Scene change data
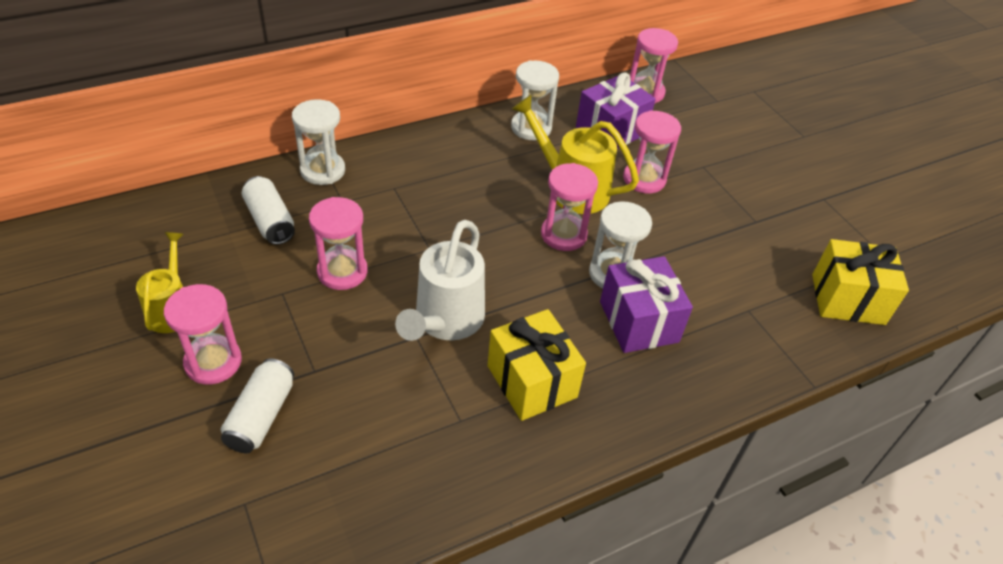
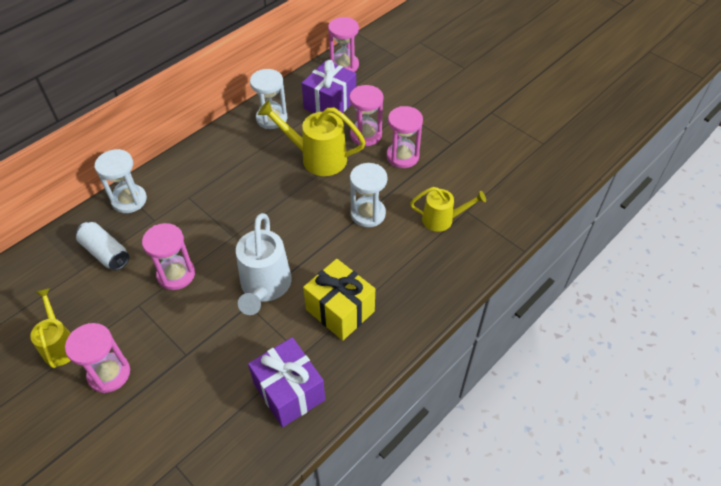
camera: 15 degrees left, 5 degrees up
(261, 416) = (161, 400): white can -> none
(563, 235) = (324, 195): pink hourglass -> pink hourglass (402, 156)
(639, 321) = (397, 243): purple gift -> purple gift (289, 392)
(711, 311) = (443, 219): none -> yellow watering can
(848, 299) = (527, 182): yellow gift -> none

• **How to complete this task**: Determine how many lines of the records hold the word "none", giving only that number.

• **Response**: 3